(Source data Opens)

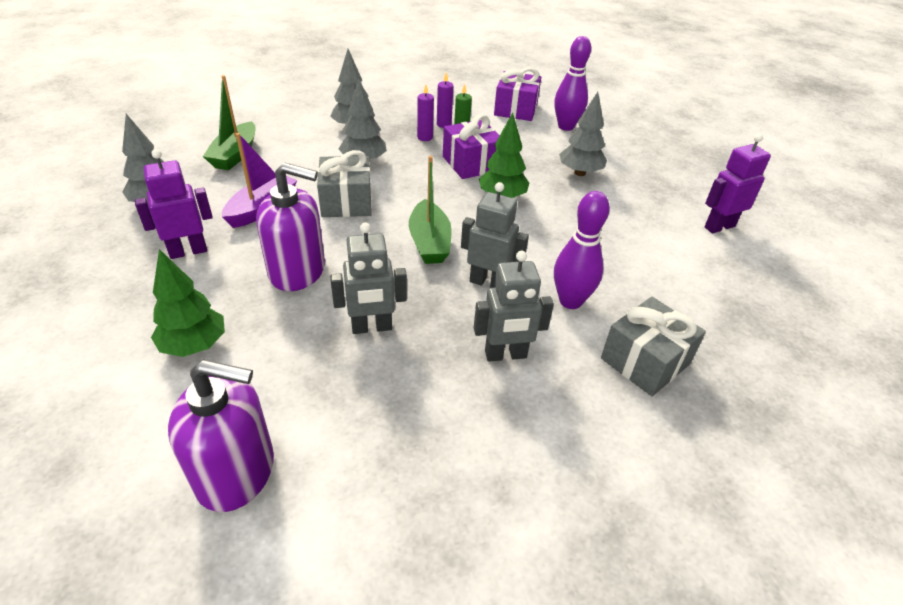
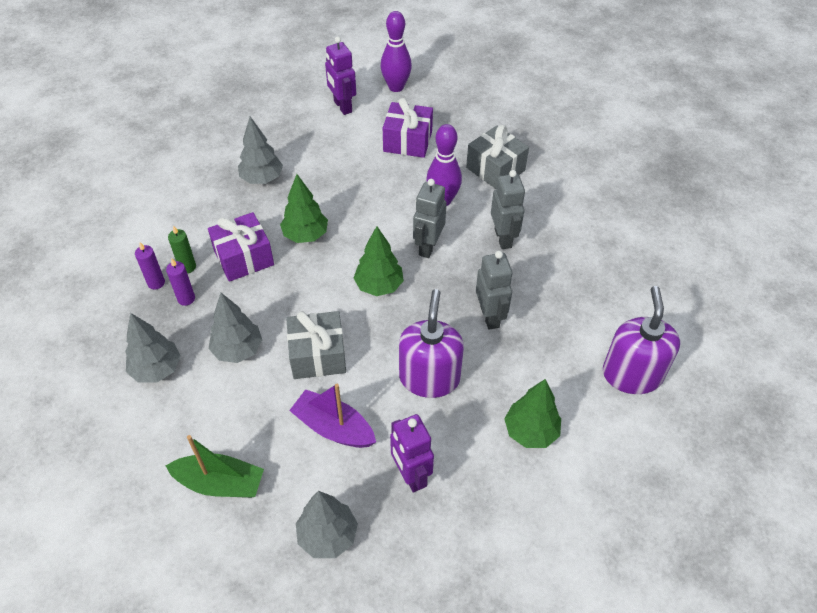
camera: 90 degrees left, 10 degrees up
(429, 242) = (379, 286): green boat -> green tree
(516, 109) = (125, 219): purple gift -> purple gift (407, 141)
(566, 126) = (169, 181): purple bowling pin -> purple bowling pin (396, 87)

(Source data Closes)

### [What to work on]
Write out the whole listing exactly, with no pictures.

### [Result of the task]
camera: 90 degrees left, 10 degrees up
(429, 242) = (379, 286): green boat -> green tree
(516, 109) = (125, 219): purple gift -> purple gift (407, 141)
(566, 126) = (169, 181): purple bowling pin -> purple bowling pin (396, 87)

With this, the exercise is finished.